■ **Records provided**
- Opening Delimiter -

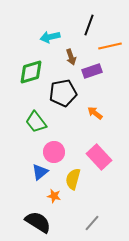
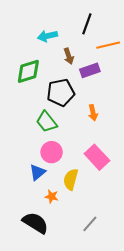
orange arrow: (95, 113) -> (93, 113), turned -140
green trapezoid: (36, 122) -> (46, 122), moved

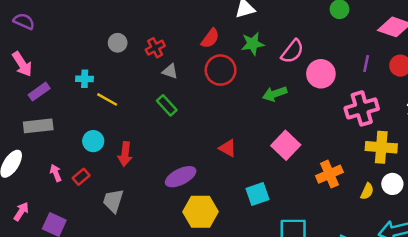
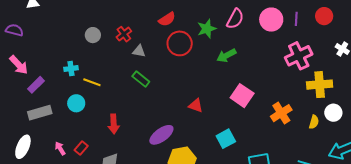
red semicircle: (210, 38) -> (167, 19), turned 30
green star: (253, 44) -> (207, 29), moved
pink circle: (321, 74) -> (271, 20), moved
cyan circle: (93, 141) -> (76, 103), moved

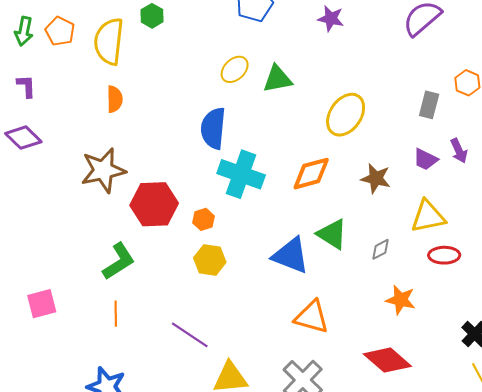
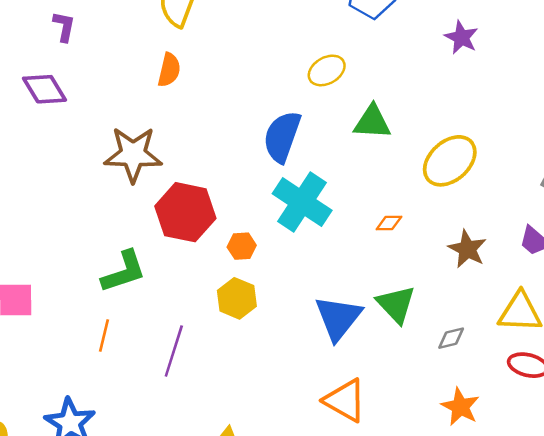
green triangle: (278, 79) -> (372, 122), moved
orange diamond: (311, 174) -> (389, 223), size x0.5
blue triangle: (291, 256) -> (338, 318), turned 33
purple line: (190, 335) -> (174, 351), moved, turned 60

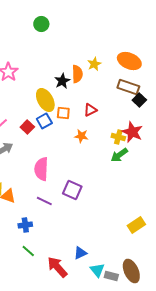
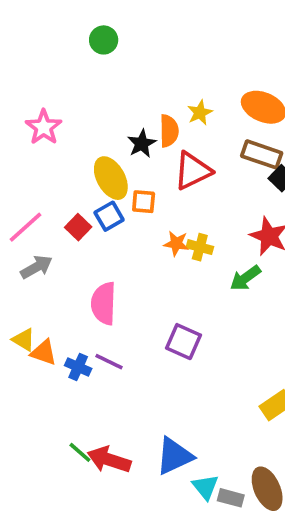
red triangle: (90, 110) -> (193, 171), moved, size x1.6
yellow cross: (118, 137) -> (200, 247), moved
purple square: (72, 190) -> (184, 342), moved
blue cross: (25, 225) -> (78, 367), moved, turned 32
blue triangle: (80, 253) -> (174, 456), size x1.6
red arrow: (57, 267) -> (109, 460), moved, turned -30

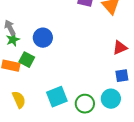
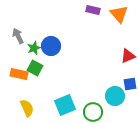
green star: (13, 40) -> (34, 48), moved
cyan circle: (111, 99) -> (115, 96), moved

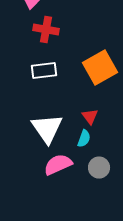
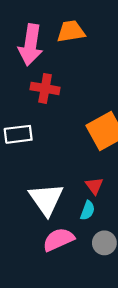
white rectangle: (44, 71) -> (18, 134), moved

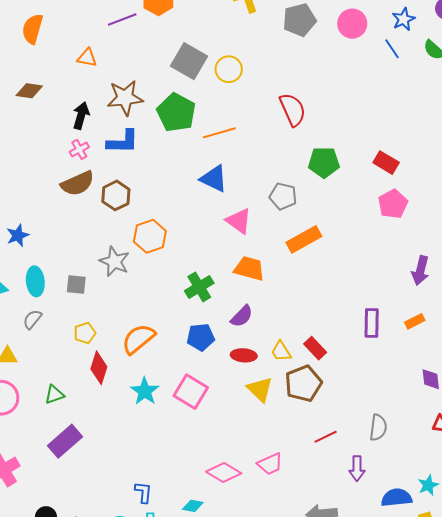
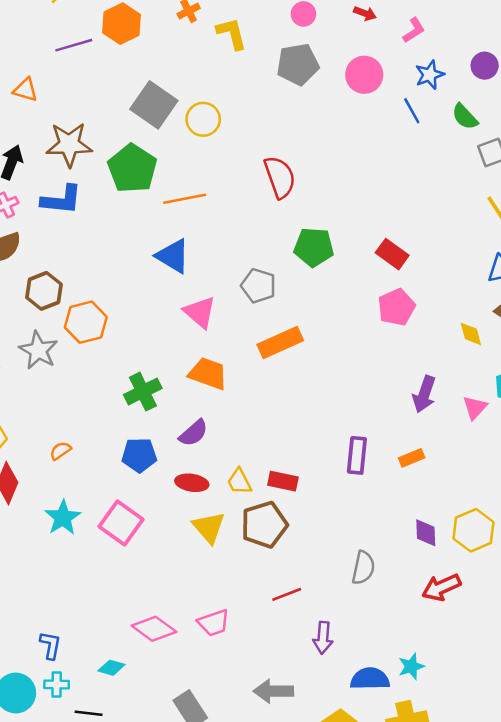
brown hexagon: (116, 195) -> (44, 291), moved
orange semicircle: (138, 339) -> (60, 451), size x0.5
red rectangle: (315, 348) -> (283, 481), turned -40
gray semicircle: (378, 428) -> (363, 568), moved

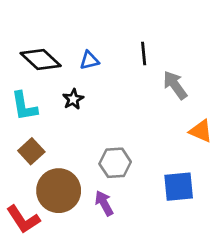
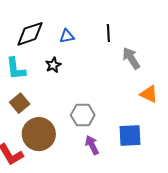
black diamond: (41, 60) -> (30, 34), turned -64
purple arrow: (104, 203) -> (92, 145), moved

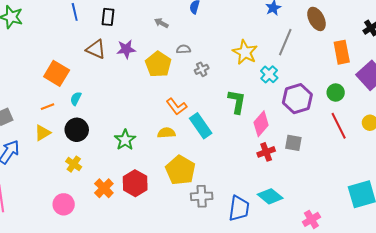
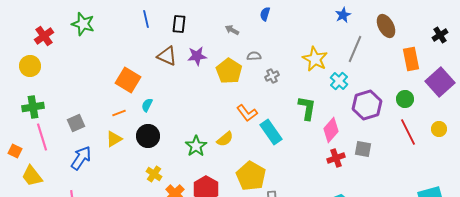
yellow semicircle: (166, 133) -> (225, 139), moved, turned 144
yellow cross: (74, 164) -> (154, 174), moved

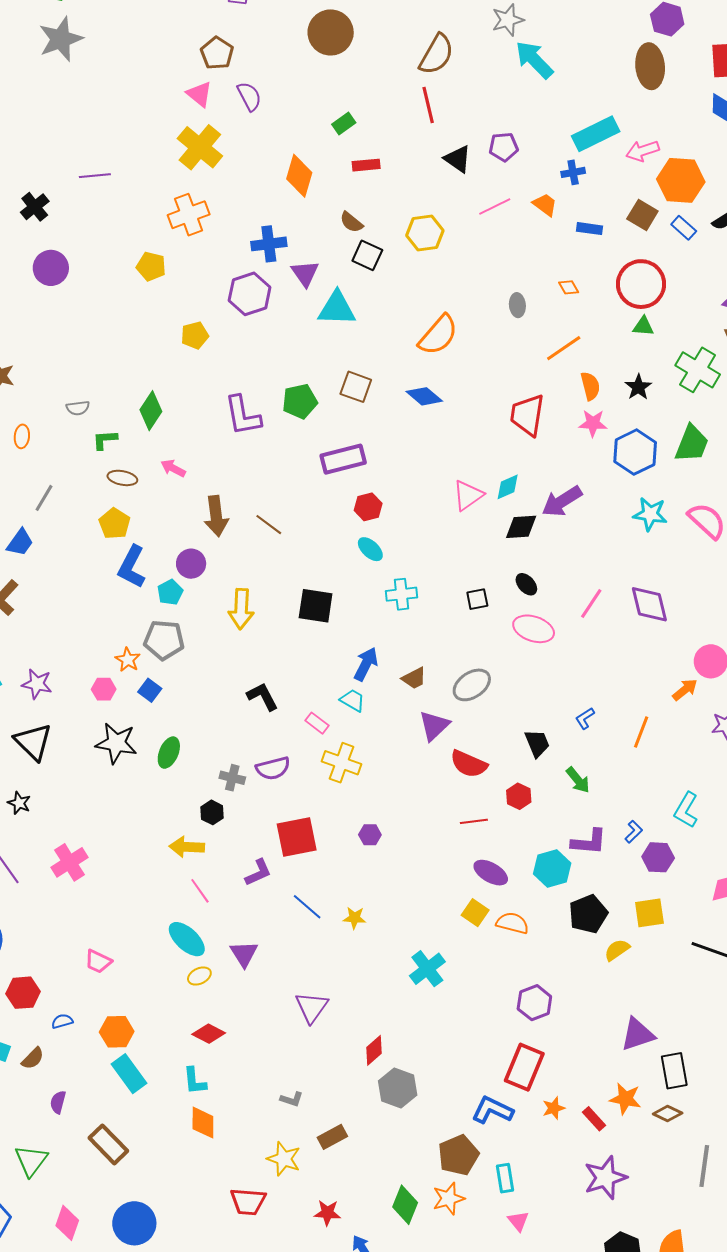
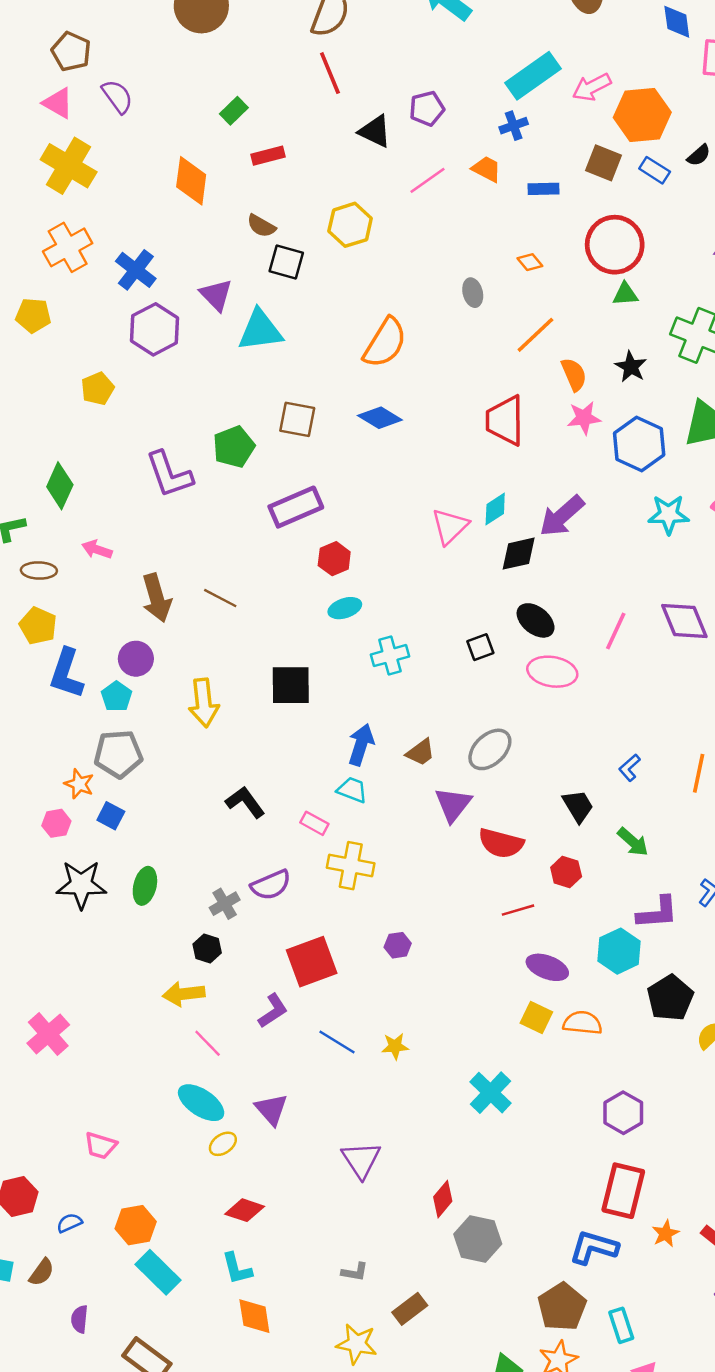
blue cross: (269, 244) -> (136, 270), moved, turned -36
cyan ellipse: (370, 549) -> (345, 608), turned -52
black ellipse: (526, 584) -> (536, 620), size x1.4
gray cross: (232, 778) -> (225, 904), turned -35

- Closing Delimiter -

■ **Exercise brief**
Only the pictures are left behind; write out everything else in the records exactly.

■ **Solution**
orange arrow: (95, 113) -> (93, 113), turned -140
green trapezoid: (36, 122) -> (46, 122), moved

red semicircle: (210, 38) -> (167, 19), turned 30
green star: (253, 44) -> (207, 29), moved
pink circle: (321, 74) -> (271, 20), moved
cyan circle: (93, 141) -> (76, 103), moved

green triangle: (278, 79) -> (372, 122), moved
orange diamond: (311, 174) -> (389, 223), size x0.5
blue triangle: (291, 256) -> (338, 318), turned 33
purple line: (190, 335) -> (174, 351), moved, turned 60

red triangle: (90, 110) -> (193, 171), moved, size x1.6
yellow cross: (118, 137) -> (200, 247), moved
purple square: (72, 190) -> (184, 342), moved
blue cross: (25, 225) -> (78, 367), moved, turned 32
blue triangle: (80, 253) -> (174, 456), size x1.6
red arrow: (57, 267) -> (109, 460), moved, turned -30

green star: (13, 40) -> (34, 48), moved
cyan circle: (111, 99) -> (115, 96), moved

white rectangle: (44, 71) -> (18, 134), moved

brown hexagon: (116, 195) -> (44, 291), moved
orange semicircle: (138, 339) -> (60, 451), size x0.5
red rectangle: (315, 348) -> (283, 481), turned -40
gray semicircle: (378, 428) -> (363, 568), moved

black diamond: (41, 60) -> (30, 34), turned -64
purple arrow: (104, 203) -> (92, 145), moved

yellow semicircle: (166, 133) -> (225, 139), moved, turned 144
yellow cross: (74, 164) -> (154, 174), moved

blue cross: (269, 244) -> (136, 270), moved, turned -36
cyan ellipse: (370, 549) -> (345, 608), turned -52
black ellipse: (526, 584) -> (536, 620), size x1.4
gray cross: (232, 778) -> (225, 904), turned -35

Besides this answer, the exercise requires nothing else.